Pictures are to be left out. Copy exactly, and only, the lines from the start of the entries below to the line with "(196, 546) = (199, 162): blue", both included.
━━ INPUT FOR THIS TASK
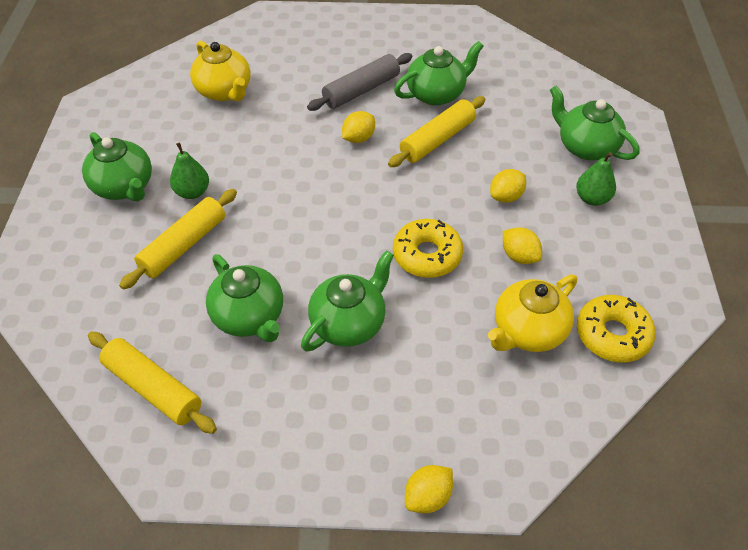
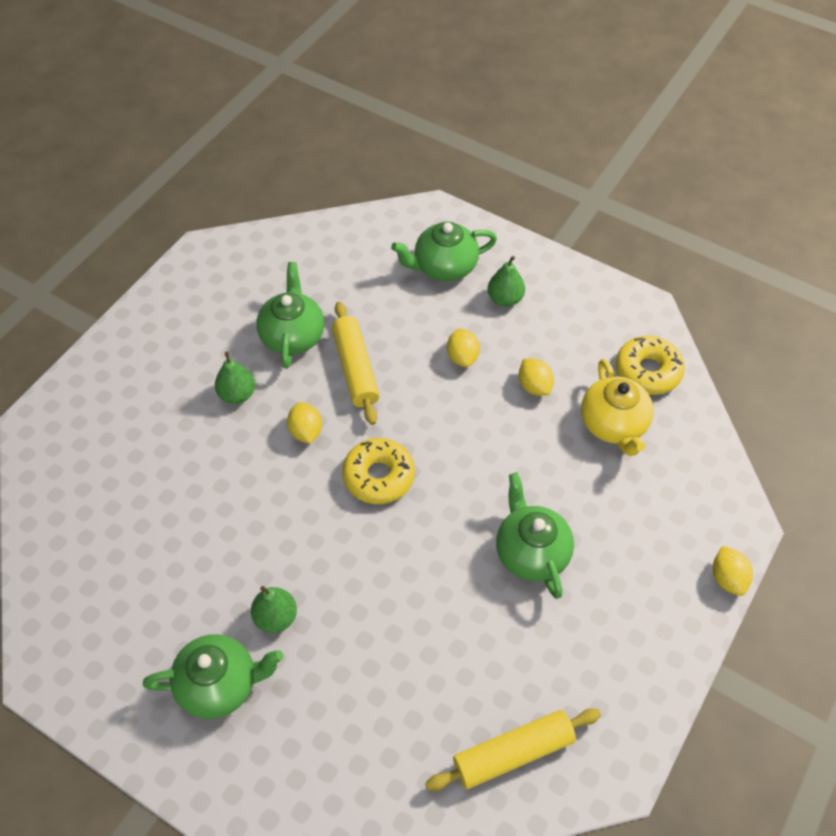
camera: 60 degrees left, 5 degrees up
(183, 245) = (347, 656): yellow rolling pin -> none
(224, 91) = (137, 521): yellow teapot -> none
(249, 317) = (476, 632): green teapot -> none
(361, 90) = (237, 394): grey rolling pin -> green pear
(427, 255) = (491, 452): yellow donut -> yellow donut (379, 476)
(519, 256) = (534, 386): yellow lemon -> yellow lemon turned 75 degrees clockwise

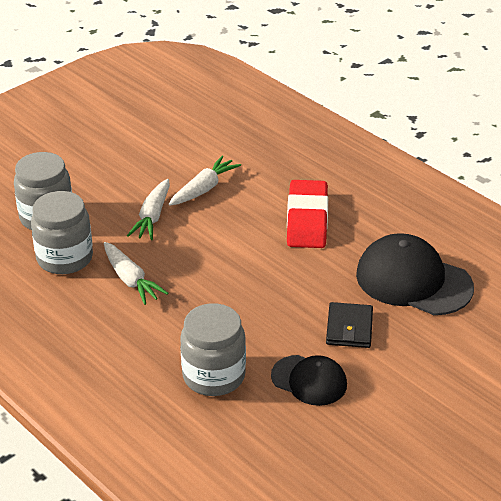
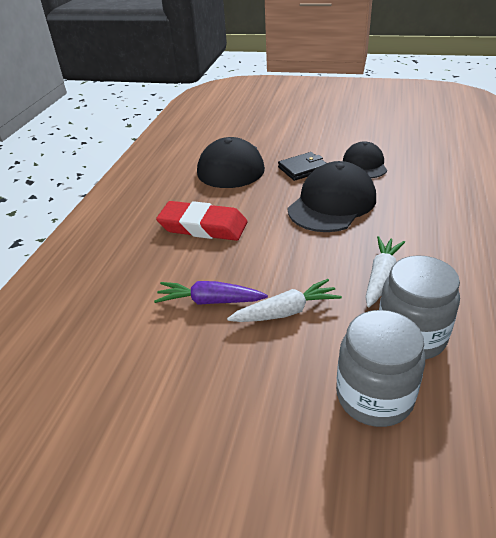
camera: 120 degrees left, 0 degrees up
(204, 189) = (210, 301): white carrot -> purple carrot
(213, 376) = (412, 194): grey jar -> none
(259, 311) = (332, 203): none -> black cap
(307, 219) = (203, 226): red eraser -> red eraser turned 45 degrees clockwise

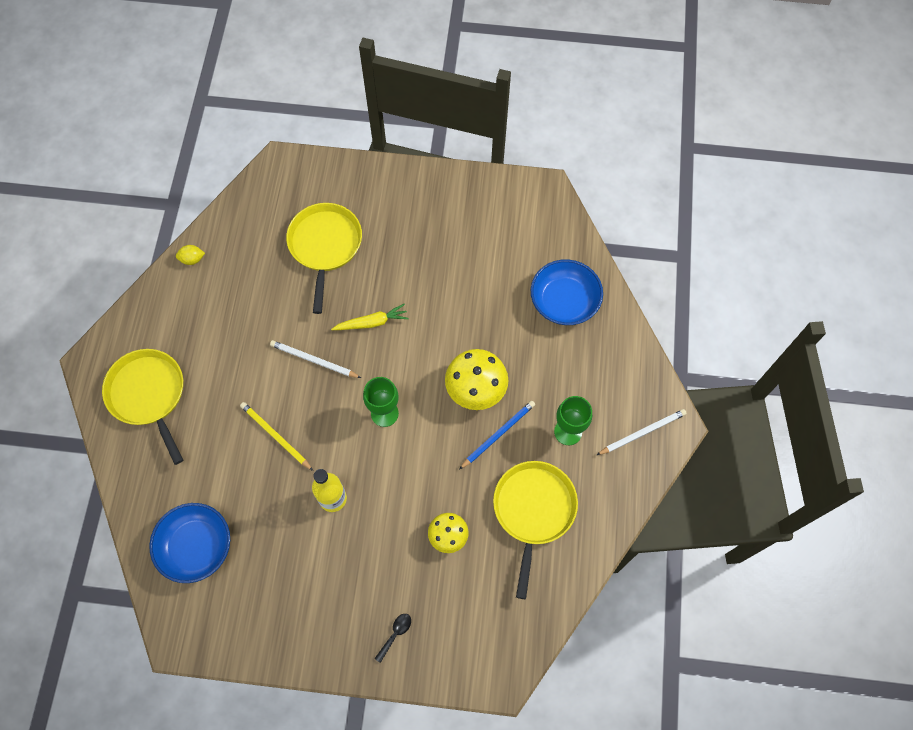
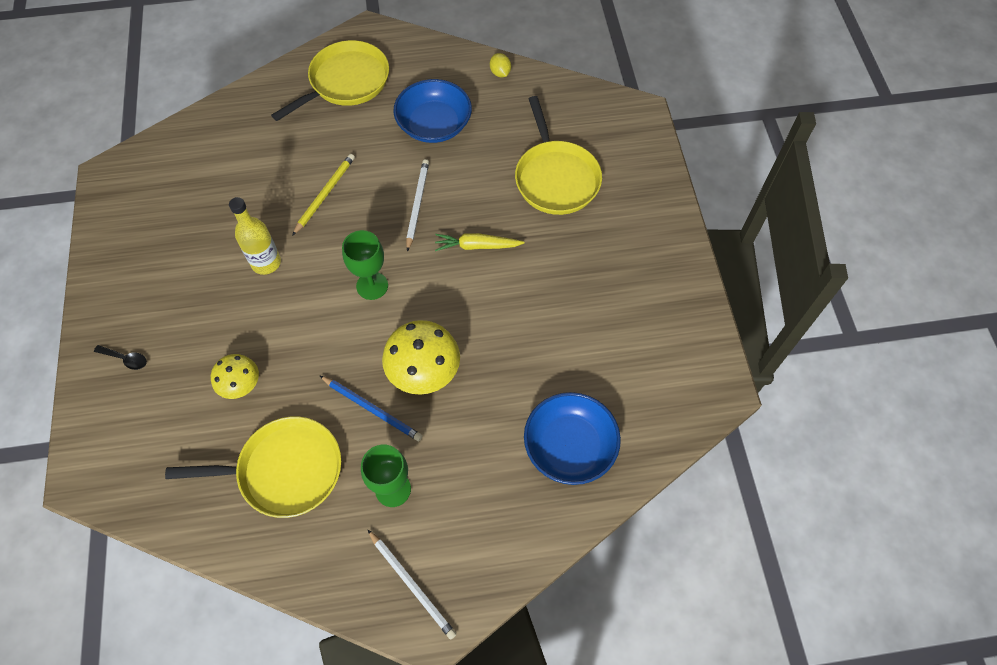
camera: 75 degrees right, 5 degrees down
(196, 546) = (199, 162): blue bowl -> blue bowl (434, 125)
(325, 245) = (556, 178): yellow pan -> yellow pan turned 90 degrees clockwise
(372, 322) = (477, 246): yellow carrot -> yellow carrot turned 120 degrees clockwise

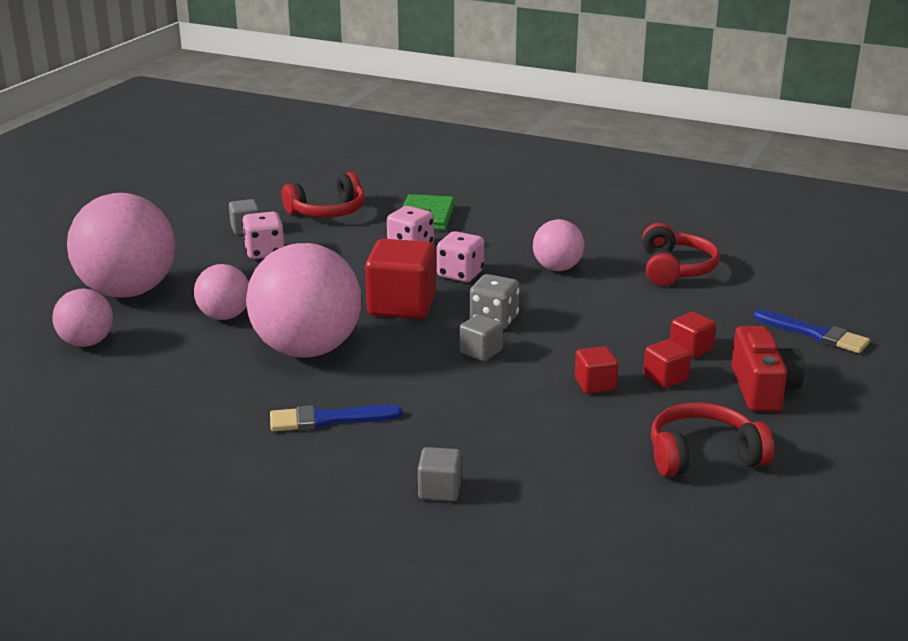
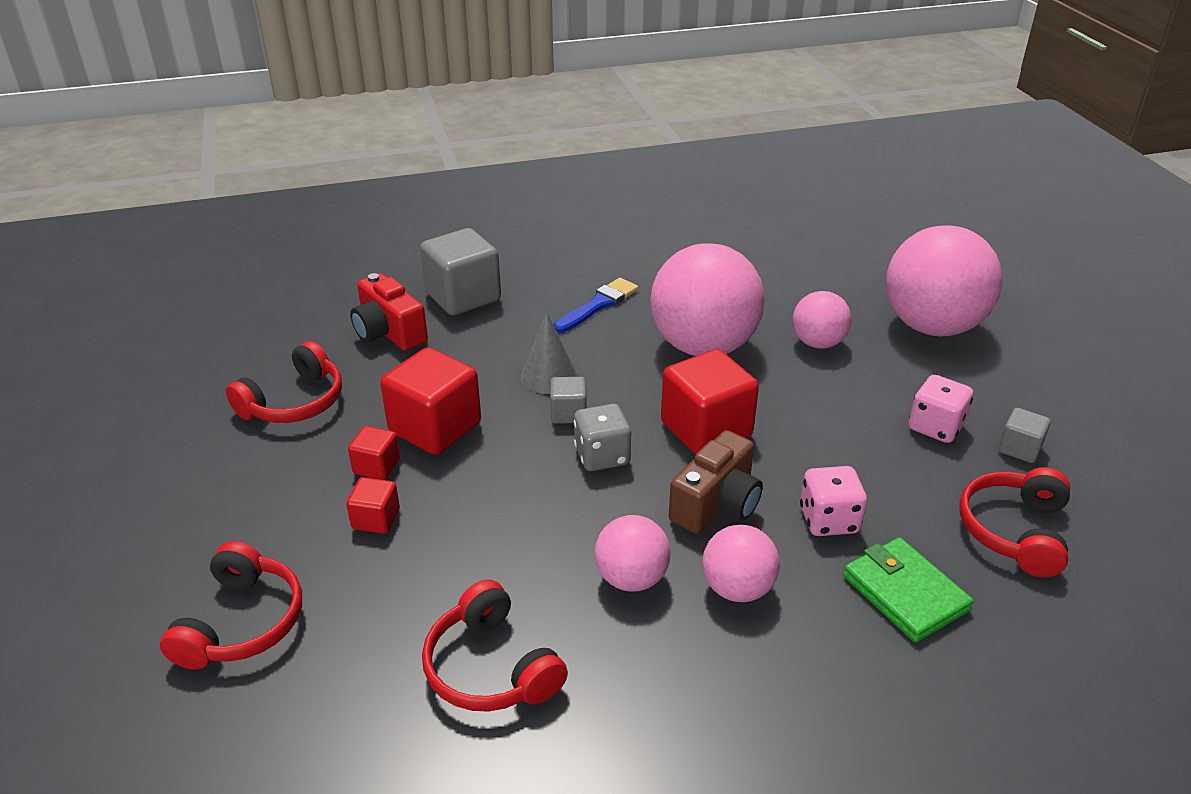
camera: 140 degrees right, 10 degrees up
(87, 343) = (854, 278): pink ball -> pink ball (737, 589)
(439, 490) = (463, 297): grey cube -> grey cube, size x1.97
(459, 382) = (549, 376): none -> grey cone
(460, 274) = (717, 504): pink dice -> brown camera
(595, 384) = (435, 428): red cube -> red cube, size x1.97
(762, 389) = (273, 500): red camera -> red camera (389, 332)
(815, 334) = (242, 623): blue brush -> red headphones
━━━━
## TASK ANSWER
camera: 60 degrees left, 5 degrees up
(183, 245) = (347, 656): yellow rolling pin -> none
(224, 91) = (137, 521): yellow teapot -> none
(249, 317) = (476, 632): green teapot -> none
(361, 90) = (237, 394): grey rolling pin -> green pear
(427, 255) = (491, 452): yellow donut -> yellow donut (379, 476)
(519, 256) = (534, 386): yellow lemon -> yellow lemon turned 75 degrees clockwise

camera: 120 degrees left, 0 degrees up
(204, 189) = (210, 301): white carrot -> purple carrot
(213, 376) = (412, 194): grey jar -> none
(259, 311) = (332, 203): none -> black cap
(307, 219) = (203, 226): red eraser -> red eraser turned 45 degrees clockwise

camera: 75 degrees right, 5 degrees down
(196, 546) = (199, 162): blue bowl -> blue bowl (434, 125)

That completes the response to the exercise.